____ Record excerpts

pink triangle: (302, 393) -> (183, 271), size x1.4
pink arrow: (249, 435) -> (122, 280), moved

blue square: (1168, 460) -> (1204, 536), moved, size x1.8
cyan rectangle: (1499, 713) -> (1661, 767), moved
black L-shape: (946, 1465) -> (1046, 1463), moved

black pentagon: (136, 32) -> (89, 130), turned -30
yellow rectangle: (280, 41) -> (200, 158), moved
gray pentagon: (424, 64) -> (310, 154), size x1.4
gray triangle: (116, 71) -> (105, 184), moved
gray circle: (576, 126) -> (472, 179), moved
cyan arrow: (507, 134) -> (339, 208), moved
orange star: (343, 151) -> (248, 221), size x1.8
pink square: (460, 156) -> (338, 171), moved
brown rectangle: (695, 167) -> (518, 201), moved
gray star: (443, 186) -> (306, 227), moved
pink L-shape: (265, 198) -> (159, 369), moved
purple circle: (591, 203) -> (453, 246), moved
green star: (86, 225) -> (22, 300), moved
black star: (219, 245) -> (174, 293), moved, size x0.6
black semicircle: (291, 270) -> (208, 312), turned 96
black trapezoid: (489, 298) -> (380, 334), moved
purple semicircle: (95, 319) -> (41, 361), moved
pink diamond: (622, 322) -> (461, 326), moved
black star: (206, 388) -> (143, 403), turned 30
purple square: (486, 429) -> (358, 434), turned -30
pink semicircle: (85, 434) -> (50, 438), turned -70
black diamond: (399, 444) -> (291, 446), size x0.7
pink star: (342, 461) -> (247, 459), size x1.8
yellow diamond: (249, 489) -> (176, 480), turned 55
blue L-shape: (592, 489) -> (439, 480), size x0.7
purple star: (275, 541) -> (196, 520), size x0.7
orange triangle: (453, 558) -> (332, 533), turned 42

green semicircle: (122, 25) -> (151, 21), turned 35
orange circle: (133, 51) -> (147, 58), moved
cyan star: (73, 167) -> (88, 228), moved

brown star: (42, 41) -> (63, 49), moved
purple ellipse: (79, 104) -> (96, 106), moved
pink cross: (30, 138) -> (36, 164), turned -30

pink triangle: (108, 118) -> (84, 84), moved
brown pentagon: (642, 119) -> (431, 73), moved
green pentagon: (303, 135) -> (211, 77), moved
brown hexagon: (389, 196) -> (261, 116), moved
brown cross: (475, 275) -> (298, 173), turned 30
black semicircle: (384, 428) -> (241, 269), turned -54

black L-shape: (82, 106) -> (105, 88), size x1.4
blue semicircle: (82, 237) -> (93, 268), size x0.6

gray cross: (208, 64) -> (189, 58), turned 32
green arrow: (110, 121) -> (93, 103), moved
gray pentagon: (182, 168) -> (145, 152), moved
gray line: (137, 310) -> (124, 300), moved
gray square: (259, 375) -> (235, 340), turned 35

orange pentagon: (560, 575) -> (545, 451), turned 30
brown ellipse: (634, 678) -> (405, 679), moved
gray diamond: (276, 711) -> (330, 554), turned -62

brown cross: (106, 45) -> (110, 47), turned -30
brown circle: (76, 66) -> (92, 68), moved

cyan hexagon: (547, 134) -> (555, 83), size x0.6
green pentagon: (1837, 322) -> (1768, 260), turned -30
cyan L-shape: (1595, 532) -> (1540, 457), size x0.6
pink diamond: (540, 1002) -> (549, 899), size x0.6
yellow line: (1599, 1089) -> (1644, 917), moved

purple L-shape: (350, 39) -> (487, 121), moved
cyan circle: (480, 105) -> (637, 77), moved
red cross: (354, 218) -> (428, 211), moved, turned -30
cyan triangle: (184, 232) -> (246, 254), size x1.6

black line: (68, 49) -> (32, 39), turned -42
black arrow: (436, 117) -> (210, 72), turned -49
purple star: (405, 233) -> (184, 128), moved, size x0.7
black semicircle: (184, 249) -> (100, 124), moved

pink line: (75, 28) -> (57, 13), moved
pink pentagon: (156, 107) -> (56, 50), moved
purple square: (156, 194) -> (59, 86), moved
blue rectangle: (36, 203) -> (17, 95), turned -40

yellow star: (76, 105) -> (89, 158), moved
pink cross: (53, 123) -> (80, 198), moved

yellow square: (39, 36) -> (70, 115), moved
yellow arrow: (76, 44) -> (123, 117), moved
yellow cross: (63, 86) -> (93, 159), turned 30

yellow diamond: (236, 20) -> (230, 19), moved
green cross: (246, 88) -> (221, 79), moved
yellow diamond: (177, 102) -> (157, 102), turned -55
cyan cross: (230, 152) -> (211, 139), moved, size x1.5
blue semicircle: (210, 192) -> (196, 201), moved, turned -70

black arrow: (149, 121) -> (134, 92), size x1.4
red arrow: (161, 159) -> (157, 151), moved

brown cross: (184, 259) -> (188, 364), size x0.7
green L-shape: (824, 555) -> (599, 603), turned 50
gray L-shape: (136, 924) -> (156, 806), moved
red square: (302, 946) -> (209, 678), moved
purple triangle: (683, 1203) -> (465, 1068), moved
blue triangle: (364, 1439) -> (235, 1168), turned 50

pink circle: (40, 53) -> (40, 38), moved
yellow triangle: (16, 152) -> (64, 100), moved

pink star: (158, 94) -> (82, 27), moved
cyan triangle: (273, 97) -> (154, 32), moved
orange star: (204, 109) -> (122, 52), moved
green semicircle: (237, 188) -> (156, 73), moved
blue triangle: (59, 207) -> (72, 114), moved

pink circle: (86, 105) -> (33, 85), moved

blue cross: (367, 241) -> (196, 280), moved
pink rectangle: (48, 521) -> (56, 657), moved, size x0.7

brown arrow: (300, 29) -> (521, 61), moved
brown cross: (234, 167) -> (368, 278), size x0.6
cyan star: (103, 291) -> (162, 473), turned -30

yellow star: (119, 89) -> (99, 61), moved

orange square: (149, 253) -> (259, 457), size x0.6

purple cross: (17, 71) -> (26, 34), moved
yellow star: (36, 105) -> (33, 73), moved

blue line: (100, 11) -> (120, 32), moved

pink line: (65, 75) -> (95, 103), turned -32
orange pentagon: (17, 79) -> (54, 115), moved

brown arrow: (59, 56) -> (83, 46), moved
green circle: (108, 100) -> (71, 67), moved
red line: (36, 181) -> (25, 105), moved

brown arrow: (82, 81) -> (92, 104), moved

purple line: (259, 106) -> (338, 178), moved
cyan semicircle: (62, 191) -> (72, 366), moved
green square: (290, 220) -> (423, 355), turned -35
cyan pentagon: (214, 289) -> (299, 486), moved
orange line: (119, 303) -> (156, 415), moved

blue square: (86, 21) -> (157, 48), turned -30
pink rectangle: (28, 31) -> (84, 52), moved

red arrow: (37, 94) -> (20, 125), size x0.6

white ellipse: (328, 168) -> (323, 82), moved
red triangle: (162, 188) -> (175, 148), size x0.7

________

Could you retype all of the entries, leaving every character unchanged?

- _Task solution_:
pink triangle: (302, 393) -> (183, 271), size x1.4
pink arrow: (249, 435) -> (122, 280), moved

blue square: (1168, 460) -> (1204, 536), moved, size x1.8
cyan rectangle: (1499, 713) -> (1661, 767), moved
black L-shape: (946, 1465) -> (1046, 1463), moved

black pentagon: (136, 32) -> (89, 130), turned -30
yellow rectangle: (280, 41) -> (200, 158), moved
gray pentagon: (424, 64) -> (310, 154), size x1.4
gray triangle: (116, 71) -> (105, 184), moved
gray circle: (576, 126) -> (472, 179), moved
cyan arrow: (507, 134) -> (339, 208), moved
orange star: (343, 151) -> (248, 221), size x1.8
pink square: (460, 156) -> (338, 171), moved
brown rectangle: (695, 167) -> (518, 201), moved
gray star: (443, 186) -> (306, 227), moved
pink L-shape: (265, 198) -> (159, 369), moved
purple circle: (591, 203) -> (453, 246), moved
green star: (86, 225) -> (22, 300), moved
black star: (219, 245) -> (174, 293), moved, size x0.6
black semicircle: (291, 270) -> (208, 312), turned 96
black trapezoid: (489, 298) -> (380, 334), moved
purple semicircle: (95, 319) -> (41, 361), moved
pink diamond: (622, 322) -> (461, 326), moved
black star: (206, 388) -> (143, 403), turned 30
purple square: (486, 429) -> (358, 434), turned -30
pink semicircle: (85, 434) -> (50, 438), turned -70
black diamond: (399, 444) -> (291, 446), size x0.7
pink star: (342, 461) -> (247, 459), size x1.8
yellow diamond: (249, 489) -> (176, 480), turned 55
blue L-shape: (592, 489) -> (439, 480), size x0.7
purple star: (275, 541) -> (196, 520), size x0.7
orange triangle: (453, 558) -> (332, 533), turned 42

green semicircle: (122, 25) -> (151, 21), turned 35
orange circle: (133, 51) -> (147, 58), moved
cyan star: (73, 167) -> (88, 228), moved

brown star: (42, 41) -> (63, 49), moved
purple ellipse: (79, 104) -> (96, 106), moved
pink cross: (30, 138) -> (36, 164), turned -30

pink triangle: (108, 118) -> (84, 84), moved
brown pentagon: (642, 119) -> (431, 73), moved
green pentagon: (303, 135) -> (211, 77), moved
brown hexagon: (389, 196) -> (261, 116), moved
brown cross: (475, 275) -> (298, 173), turned 30
black semicircle: (384, 428) -> (241, 269), turned -54

black L-shape: (82, 106) -> (105, 88), size x1.4
blue semicircle: (82, 237) -> (93, 268), size x0.6

gray cross: (208, 64) -> (189, 58), turned 32
green arrow: (110, 121) -> (93, 103), moved
gray pentagon: (182, 168) -> (145, 152), moved
gray line: (137, 310) -> (124, 300), moved
gray square: (259, 375) -> (235, 340), turned 35

orange pentagon: (560, 575) -> (545, 451), turned 30
brown ellipse: (634, 678) -> (405, 679), moved
gray diamond: (276, 711) -> (330, 554), turned -62

brown cross: (106, 45) -> (110, 47), turned -30
brown circle: (76, 66) -> (92, 68), moved

cyan hexagon: (547, 134) -> (555, 83), size x0.6
green pentagon: (1837, 322) -> (1768, 260), turned -30
cyan L-shape: (1595, 532) -> (1540, 457), size x0.6
pink diamond: (540, 1002) -> (549, 899), size x0.6
yellow line: (1599, 1089) -> (1644, 917), moved

purple L-shape: (350, 39) -> (487, 121), moved
cyan circle: (480, 105) -> (637, 77), moved
red cross: (354, 218) -> (428, 211), moved, turned -30
cyan triangle: (184, 232) -> (246, 254), size x1.6

black line: (68, 49) -> (32, 39), turned -42
black arrow: (436, 117) -> (210, 72), turned -49
purple star: (405, 233) -> (184, 128), moved, size x0.7
black semicircle: (184, 249) -> (100, 124), moved

pink line: (75, 28) -> (57, 13), moved
pink pentagon: (156, 107) -> (56, 50), moved
purple square: (156, 194) -> (59, 86), moved
blue rectangle: (36, 203) -> (17, 95), turned -40

yellow star: (76, 105) -> (89, 158), moved
pink cross: (53, 123) -> (80, 198), moved

yellow square: (39, 36) -> (70, 115), moved
yellow arrow: (76, 44) -> (123, 117), moved
yellow cross: (63, 86) -> (93, 159), turned 30

yellow diamond: (236, 20) -> (230, 19), moved
green cross: (246, 88) -> (221, 79), moved
yellow diamond: (177, 102) -> (157, 102), turned -55
cyan cross: (230, 152) -> (211, 139), moved, size x1.5
blue semicircle: (210, 192) -> (196, 201), moved, turned -70

black arrow: (149, 121) -> (134, 92), size x1.4
red arrow: (161, 159) -> (157, 151), moved

brown cross: (184, 259) -> (188, 364), size x0.7
green L-shape: (824, 555) -> (599, 603), turned 50
gray L-shape: (136, 924) -> (156, 806), moved
red square: (302, 946) -> (209, 678), moved
purple triangle: (683, 1203) -> (465, 1068), moved
blue triangle: (364, 1439) -> (235, 1168), turned 50

pink circle: (40, 53) -> (40, 38), moved
yellow triangle: (16, 152) -> (64, 100), moved

pink star: (158, 94) -> (82, 27), moved
cyan triangle: (273, 97) -> (154, 32), moved
orange star: (204, 109) -> (122, 52), moved
green semicircle: (237, 188) -> (156, 73), moved
blue triangle: (59, 207) -> (72, 114), moved

pink circle: (86, 105) -> (33, 85), moved

blue cross: (367, 241) -> (196, 280), moved
pink rectangle: (48, 521) -> (56, 657), moved, size x0.7

brown arrow: (300, 29) -> (521, 61), moved
brown cross: (234, 167) -> (368, 278), size x0.6
cyan star: (103, 291) -> (162, 473), turned -30

yellow star: (119, 89) -> (99, 61), moved

orange square: (149, 253) -> (259, 457), size x0.6

purple cross: (17, 71) -> (26, 34), moved
yellow star: (36, 105) -> (33, 73), moved

blue line: (100, 11) -> (120, 32), moved

pink line: (65, 75) -> (95, 103), turned -32
orange pentagon: (17, 79) -> (54, 115), moved

brown arrow: (59, 56) -> (83, 46), moved
green circle: (108, 100) -> (71, 67), moved
red line: (36, 181) -> (25, 105), moved

brown arrow: (82, 81) -> (92, 104), moved

purple line: (259, 106) -> (338, 178), moved
cyan semicircle: (62, 191) -> (72, 366), moved
green square: (290, 220) -> (423, 355), turned -35
cyan pentagon: (214, 289) -> (299, 486), moved
orange line: (119, 303) -> (156, 415), moved

blue square: (86, 21) -> (157, 48), turned -30
pink rectangle: (28, 31) -> (84, 52), moved

red arrow: (37, 94) -> (20, 125), size x0.6

white ellipse: (328, 168) -> (323, 82), moved
red triangle: (162, 188) -> (175, 148), size x0.7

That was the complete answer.